WHAT IS REQUIRED
Make an exact copy of the lines below.

[Scene comparison data]
====================

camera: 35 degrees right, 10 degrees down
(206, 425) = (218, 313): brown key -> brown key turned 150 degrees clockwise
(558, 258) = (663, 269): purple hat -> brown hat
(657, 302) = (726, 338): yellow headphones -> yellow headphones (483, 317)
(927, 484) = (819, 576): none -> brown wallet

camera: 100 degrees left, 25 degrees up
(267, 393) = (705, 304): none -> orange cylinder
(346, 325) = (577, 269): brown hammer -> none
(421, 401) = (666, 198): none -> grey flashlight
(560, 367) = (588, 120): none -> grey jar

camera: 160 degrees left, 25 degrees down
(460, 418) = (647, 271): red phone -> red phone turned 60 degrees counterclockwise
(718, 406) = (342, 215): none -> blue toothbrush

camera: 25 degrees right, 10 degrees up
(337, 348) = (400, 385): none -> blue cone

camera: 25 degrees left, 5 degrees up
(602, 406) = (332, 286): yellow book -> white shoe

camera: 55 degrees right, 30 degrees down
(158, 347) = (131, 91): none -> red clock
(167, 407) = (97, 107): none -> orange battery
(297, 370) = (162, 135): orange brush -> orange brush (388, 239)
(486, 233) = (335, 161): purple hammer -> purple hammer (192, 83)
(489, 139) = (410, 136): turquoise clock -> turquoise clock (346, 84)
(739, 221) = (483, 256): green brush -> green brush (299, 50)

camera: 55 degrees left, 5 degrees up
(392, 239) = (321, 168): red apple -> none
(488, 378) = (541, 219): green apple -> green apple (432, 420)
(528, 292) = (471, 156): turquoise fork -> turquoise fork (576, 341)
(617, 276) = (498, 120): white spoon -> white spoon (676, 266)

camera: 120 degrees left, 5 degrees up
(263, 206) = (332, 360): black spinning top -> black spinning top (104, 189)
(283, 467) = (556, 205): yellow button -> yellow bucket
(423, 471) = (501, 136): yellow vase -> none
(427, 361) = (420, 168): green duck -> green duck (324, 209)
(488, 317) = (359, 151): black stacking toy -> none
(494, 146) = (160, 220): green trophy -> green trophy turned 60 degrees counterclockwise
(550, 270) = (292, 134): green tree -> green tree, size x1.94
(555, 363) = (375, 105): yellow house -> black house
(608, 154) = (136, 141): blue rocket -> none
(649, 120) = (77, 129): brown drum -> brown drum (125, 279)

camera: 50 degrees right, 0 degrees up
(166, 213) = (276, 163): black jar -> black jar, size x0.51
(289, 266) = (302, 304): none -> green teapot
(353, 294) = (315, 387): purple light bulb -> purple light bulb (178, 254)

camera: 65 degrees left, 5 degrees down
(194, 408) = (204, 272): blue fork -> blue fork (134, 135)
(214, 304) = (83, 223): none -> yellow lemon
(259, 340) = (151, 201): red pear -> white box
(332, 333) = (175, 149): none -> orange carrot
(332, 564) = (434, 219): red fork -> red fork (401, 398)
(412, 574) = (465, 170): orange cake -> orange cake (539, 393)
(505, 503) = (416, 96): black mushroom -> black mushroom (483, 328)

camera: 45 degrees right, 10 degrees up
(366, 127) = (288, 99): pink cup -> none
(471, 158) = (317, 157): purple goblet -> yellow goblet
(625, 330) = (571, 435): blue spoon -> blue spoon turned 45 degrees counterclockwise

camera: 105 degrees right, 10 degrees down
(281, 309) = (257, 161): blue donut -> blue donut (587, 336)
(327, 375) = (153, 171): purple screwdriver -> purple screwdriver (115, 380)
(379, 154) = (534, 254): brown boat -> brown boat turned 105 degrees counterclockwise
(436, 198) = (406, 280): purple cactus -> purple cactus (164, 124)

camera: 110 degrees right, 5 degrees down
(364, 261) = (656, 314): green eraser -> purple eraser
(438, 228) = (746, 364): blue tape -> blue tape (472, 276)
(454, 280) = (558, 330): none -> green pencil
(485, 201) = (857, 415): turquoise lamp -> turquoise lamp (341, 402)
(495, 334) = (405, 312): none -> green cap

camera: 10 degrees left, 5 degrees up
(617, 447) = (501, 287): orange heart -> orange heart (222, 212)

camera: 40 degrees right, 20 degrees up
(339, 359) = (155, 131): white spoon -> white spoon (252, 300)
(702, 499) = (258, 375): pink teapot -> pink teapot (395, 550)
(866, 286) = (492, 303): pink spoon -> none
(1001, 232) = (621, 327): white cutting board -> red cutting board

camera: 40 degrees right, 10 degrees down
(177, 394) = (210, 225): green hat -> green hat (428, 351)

====================

EXERCISE SOLUTION
camera: 35 degrees right, 10 degrees down
(206, 425) = (218, 313): brown key -> brown key turned 150 degrees clockwise
(558, 258) = (663, 269): purple hat -> brown hat
(657, 302) = (726, 338): yellow headphones -> yellow headphones (483, 317)
(927, 484) = (819, 576): none -> brown wallet

camera: 100 degrees left, 25 degrees up
(267, 393) = (705, 304): none -> orange cylinder
(346, 325) = (577, 269): brown hammer -> none
(421, 401) = (666, 198): none -> grey flashlight
(560, 367) = (588, 120): none -> grey jar

camera: 160 degrees left, 25 degrees down
(460, 418) = (647, 271): red phone -> red phone turned 60 degrees counterclockwise
(718, 406) = (342, 215): none -> blue toothbrush

camera: 25 degrees right, 10 degrees up
(337, 348) = (400, 385): none -> blue cone

camera: 25 degrees left, 5 degrees up
(602, 406) = (332, 286): yellow book -> white shoe

camera: 55 degrees right, 30 degrees down
(158, 347) = (131, 91): none -> red clock
(167, 407) = (97, 107): none -> orange battery
(297, 370) = (162, 135): orange brush -> orange brush (388, 239)
(486, 233) = (335, 161): purple hammer -> purple hammer (192, 83)
(489, 139) = (410, 136): turquoise clock -> turquoise clock (346, 84)
(739, 221) = (483, 256): green brush -> green brush (299, 50)

camera: 55 degrees left, 5 degrees up
(392, 239) = (321, 168): red apple -> none
(488, 378) = (541, 219): green apple -> green apple (432, 420)
(528, 292) = (471, 156): turquoise fork -> turquoise fork (576, 341)
(617, 276) = (498, 120): white spoon -> white spoon (676, 266)

camera: 120 degrees left, 5 degrees up
(263, 206) = (332, 360): black spinning top -> black spinning top (104, 189)
(283, 467) = (556, 205): yellow button -> yellow bucket
(423, 471) = (501, 136): yellow vase -> none
(427, 361) = (420, 168): green duck -> green duck (324, 209)
(488, 317) = (359, 151): black stacking toy -> none
(494, 146) = (160, 220): green trophy -> green trophy turned 60 degrees counterclockwise
(550, 270) = (292, 134): green tree -> green tree, size x1.94
(555, 363) = (375, 105): yellow house -> black house
(608, 154) = (136, 141): blue rocket -> none
(649, 120) = (77, 129): brown drum -> brown drum (125, 279)

camera: 50 degrees right, 0 degrees up
(166, 213) = (276, 163): black jar -> black jar, size x0.51
(289, 266) = (302, 304): none -> green teapot
(353, 294) = (315, 387): purple light bulb -> purple light bulb (178, 254)

camera: 65 degrees left, 5 degrees down
(194, 408) = (204, 272): blue fork -> blue fork (134, 135)
(214, 304) = (83, 223): none -> yellow lemon
(259, 340) = (151, 201): red pear -> white box
(332, 333) = (175, 149): none -> orange carrot
(332, 564) = (434, 219): red fork -> red fork (401, 398)
(412, 574) = (465, 170): orange cake -> orange cake (539, 393)
(505, 503) = (416, 96): black mushroom -> black mushroom (483, 328)

camera: 45 degrees right, 10 degrees up
(366, 127) = (288, 99): pink cup -> none
(471, 158) = (317, 157): purple goblet -> yellow goblet
(625, 330) = (571, 435): blue spoon -> blue spoon turned 45 degrees counterclockwise

camera: 105 degrees right, 10 degrees down
(281, 309) = (257, 161): blue donut -> blue donut (587, 336)
(327, 375) = (153, 171): purple screwdriver -> purple screwdriver (115, 380)
(379, 154) = (534, 254): brown boat -> brown boat turned 105 degrees counterclockwise
(436, 198) = (406, 280): purple cactus -> purple cactus (164, 124)

camera: 110 degrees right, 5 degrees down
(364, 261) = (656, 314): green eraser -> purple eraser
(438, 228) = (746, 364): blue tape -> blue tape (472, 276)
(454, 280) = (558, 330): none -> green pencil
(485, 201) = (857, 415): turquoise lamp -> turquoise lamp (341, 402)
(495, 334) = (405, 312): none -> green cap

camera: 10 degrees left, 5 degrees up
(617, 447) = (501, 287): orange heart -> orange heart (222, 212)

camera: 40 degrees right, 20 degrees up
(339, 359) = (155, 131): white spoon -> white spoon (252, 300)
(702, 499) = (258, 375): pink teapot -> pink teapot (395, 550)
(866, 286) = (492, 303): pink spoon -> none
(1001, 232) = (621, 327): white cutting board -> red cutting board

camera: 40 degrees right, 10 degrees down
(177, 394) = (210, 225): green hat -> green hat (428, 351)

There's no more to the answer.